━━ Input

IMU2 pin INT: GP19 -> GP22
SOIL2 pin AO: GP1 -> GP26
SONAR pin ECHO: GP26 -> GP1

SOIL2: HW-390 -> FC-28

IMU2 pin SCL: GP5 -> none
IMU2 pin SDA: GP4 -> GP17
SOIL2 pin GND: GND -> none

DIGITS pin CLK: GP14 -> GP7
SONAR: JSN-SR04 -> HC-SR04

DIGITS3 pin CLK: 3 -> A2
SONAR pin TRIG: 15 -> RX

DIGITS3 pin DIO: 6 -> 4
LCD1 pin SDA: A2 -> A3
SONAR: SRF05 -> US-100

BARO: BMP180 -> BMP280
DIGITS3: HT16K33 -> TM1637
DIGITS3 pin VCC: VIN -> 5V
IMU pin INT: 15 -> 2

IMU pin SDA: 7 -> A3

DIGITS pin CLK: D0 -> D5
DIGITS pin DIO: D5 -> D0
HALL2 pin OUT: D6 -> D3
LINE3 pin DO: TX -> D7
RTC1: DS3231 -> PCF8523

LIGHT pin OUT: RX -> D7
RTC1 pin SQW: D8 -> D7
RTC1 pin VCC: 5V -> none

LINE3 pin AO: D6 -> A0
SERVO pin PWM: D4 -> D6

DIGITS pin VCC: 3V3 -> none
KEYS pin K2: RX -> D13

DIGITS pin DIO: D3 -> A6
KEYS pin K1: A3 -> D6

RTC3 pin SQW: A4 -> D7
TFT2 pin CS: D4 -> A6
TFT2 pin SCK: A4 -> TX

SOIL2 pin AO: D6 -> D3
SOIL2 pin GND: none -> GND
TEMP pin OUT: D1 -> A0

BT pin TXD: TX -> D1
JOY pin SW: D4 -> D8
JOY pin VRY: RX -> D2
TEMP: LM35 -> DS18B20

━━━━

Only a number is wanted here: how many lines of the records above hold the word "none".

- **Answer section**
5